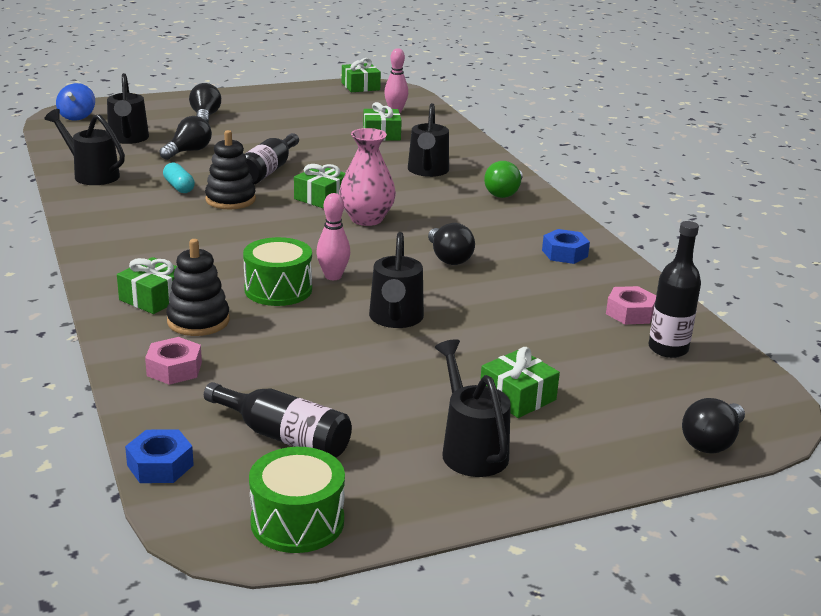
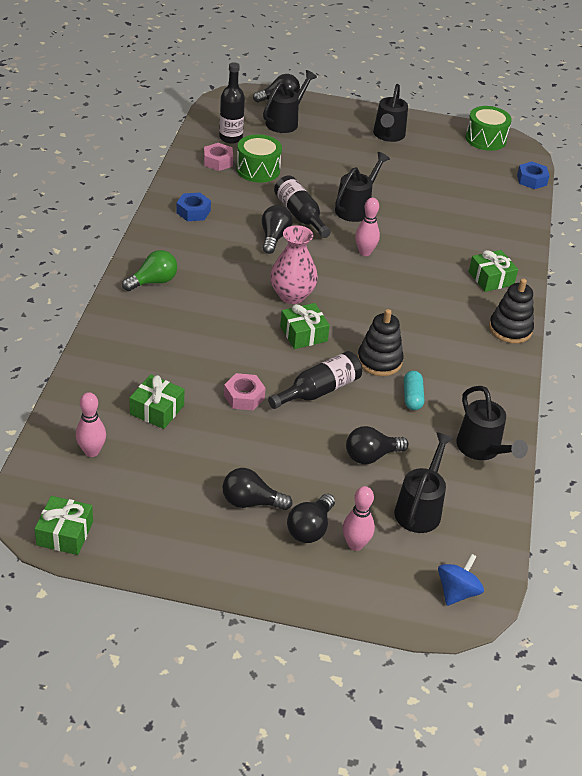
camera: 150 degrees left, 15 degrees up
(166, 118) = (355, 544): none -> pink bowling pin
(174, 369) = (502, 224): pink nut -> pink nut (244, 397)
(198, 321) = (472, 250): black stacking toy -> black stacking toy (510, 329)
(259, 117) = (251, 502): none -> black light bulb
(278, 289) = (408, 255): green drum -> green drum (258, 170)
(284, 437) = (468, 171): black bottle -> black bottle (300, 215)
(427, 171) = (181, 333): black watering can -> black watering can (285, 122)
(517, 397) = (340, 147): green gift -> none

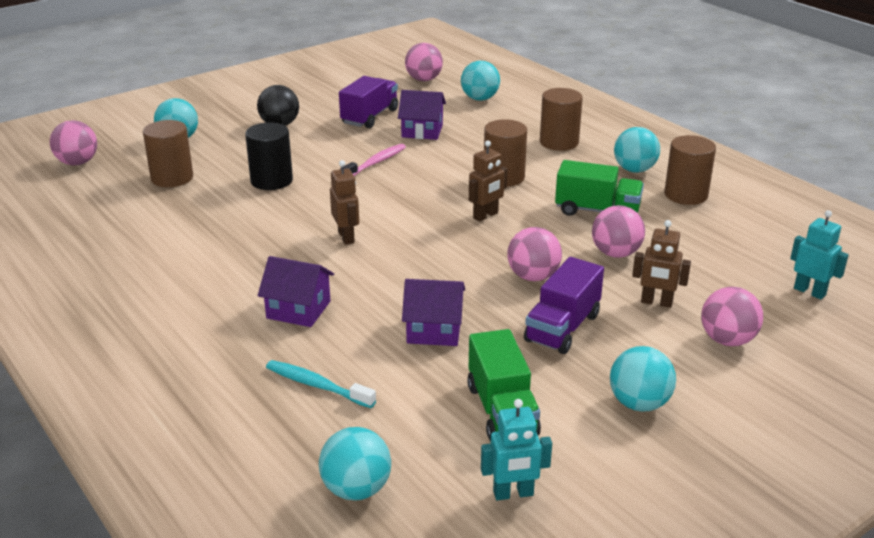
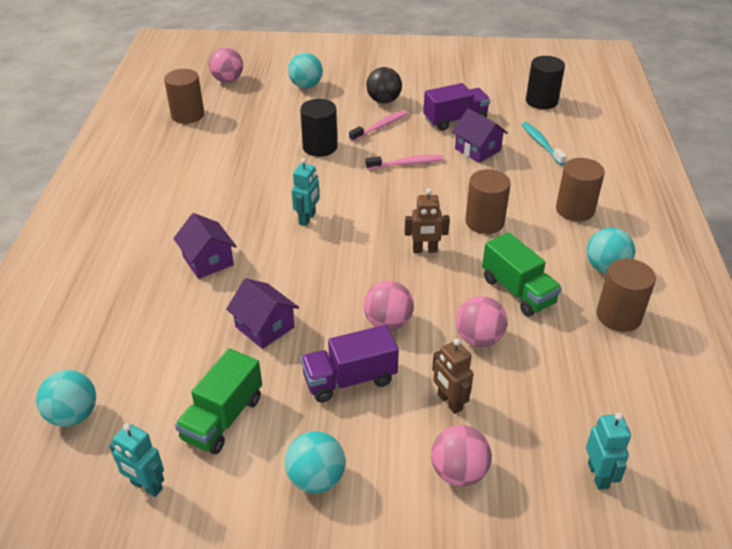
camera: 40 degrees right, 10 degrees up
(172, 178) = (264, 116): brown cylinder -> brown cylinder (187, 115)
(307, 145) = (380, 127): none -> pink toothbrush
(317, 385) = (147, 325): turquoise toothbrush -> turquoise toothbrush (541, 144)
(346, 237) = (307, 218): brown robot -> turquoise robot
(424, 79) = (541, 101): pink ball -> black cylinder
(480, 99) = (564, 138): turquoise ball -> none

================

* _Requirement_: The required output is the line holding "(424, 79) = (541, 101): pink" plus every line after it in the data, reproduced exactly.

* _Answer to this task_:
(424, 79) = (541, 101): pink ball -> black cylinder
(480, 99) = (564, 138): turquoise ball -> none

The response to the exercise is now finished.